In the data below, which lines contain "cube"? List them by copying each one.

Object state comparisons
───
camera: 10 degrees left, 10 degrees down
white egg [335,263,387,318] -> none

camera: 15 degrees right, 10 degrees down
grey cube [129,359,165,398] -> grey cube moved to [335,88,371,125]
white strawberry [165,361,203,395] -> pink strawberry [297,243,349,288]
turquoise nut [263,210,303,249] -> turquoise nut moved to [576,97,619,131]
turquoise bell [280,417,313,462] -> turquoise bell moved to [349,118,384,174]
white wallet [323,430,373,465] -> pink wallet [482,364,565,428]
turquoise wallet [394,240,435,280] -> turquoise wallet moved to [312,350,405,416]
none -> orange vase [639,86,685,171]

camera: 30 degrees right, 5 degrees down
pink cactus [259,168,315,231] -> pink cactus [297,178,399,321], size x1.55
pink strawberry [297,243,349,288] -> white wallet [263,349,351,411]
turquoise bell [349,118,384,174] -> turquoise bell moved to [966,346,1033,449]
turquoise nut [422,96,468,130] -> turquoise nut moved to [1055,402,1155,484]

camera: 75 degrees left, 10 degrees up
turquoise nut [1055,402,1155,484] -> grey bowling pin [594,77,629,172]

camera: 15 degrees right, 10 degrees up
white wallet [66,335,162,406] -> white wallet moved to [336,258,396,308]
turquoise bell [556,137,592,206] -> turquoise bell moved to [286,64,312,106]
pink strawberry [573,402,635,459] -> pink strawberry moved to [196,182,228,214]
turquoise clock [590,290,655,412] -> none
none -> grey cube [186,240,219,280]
───
- [Task result]:
grey cube [129,359,165,398] -> grey cube moved to [335,88,371,125]
none -> grey cube [186,240,219,280]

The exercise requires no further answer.